▶ Task requirements: All lines with the word "switch" are to be found and copied from the listing.

▶ Recorded information:
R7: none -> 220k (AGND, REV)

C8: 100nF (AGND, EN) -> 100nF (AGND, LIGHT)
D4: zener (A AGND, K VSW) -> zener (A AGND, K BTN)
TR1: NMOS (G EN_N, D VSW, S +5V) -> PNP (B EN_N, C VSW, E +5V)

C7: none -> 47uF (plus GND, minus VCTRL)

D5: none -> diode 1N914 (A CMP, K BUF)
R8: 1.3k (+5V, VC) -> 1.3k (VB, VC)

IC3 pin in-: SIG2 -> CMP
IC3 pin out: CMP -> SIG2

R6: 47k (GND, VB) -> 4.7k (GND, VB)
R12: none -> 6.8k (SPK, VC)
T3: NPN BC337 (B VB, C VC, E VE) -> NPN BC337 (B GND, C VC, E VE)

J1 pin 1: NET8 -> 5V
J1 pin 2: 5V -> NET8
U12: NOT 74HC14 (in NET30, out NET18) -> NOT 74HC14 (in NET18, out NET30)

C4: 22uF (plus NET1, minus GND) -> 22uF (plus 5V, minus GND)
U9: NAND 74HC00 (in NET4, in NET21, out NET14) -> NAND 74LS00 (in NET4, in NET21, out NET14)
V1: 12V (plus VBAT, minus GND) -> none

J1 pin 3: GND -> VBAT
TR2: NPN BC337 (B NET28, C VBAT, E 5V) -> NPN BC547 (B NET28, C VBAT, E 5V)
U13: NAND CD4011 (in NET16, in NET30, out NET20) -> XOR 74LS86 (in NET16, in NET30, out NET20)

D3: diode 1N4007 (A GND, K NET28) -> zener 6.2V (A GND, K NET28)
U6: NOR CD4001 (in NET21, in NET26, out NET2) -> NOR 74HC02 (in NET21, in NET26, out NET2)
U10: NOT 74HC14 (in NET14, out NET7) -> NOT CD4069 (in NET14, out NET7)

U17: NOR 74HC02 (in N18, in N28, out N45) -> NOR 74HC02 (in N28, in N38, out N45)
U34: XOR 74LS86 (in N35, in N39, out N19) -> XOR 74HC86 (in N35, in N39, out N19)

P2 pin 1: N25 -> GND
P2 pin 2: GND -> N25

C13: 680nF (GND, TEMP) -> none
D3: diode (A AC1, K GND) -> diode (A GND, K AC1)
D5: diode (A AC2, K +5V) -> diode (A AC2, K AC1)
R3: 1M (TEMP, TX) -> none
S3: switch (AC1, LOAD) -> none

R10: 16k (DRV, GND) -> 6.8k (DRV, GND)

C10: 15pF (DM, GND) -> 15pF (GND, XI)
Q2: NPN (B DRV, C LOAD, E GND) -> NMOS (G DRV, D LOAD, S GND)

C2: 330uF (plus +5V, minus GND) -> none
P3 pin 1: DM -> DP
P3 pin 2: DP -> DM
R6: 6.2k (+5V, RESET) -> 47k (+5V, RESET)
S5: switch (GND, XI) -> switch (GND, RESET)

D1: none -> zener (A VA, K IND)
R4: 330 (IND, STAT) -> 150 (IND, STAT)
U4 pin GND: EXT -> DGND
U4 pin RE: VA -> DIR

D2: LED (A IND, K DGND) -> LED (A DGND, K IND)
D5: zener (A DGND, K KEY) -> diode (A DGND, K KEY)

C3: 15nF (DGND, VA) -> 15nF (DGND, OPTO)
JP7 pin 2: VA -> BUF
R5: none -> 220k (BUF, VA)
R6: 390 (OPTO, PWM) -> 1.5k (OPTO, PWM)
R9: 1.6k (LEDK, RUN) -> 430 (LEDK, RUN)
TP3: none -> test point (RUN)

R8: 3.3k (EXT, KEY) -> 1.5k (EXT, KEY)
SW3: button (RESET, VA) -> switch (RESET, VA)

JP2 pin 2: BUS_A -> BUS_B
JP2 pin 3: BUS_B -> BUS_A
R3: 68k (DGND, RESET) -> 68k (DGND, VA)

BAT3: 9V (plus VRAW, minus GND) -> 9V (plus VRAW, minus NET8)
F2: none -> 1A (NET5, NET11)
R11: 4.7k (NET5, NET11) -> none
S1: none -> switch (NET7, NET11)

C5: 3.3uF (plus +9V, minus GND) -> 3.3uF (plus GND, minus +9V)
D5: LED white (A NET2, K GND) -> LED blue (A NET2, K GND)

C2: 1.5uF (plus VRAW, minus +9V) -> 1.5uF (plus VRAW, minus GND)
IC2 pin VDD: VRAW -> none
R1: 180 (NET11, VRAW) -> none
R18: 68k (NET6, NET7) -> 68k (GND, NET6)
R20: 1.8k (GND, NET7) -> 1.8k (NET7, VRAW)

▶ Solution for this exercise:
S3: switch (AC1, LOAD) -> none
S5: switch (GND, XI) -> switch (GND, RESET)
SW3: button (RESET, VA) -> switch (RESET, VA)
S1: none -> switch (NET7, NET11)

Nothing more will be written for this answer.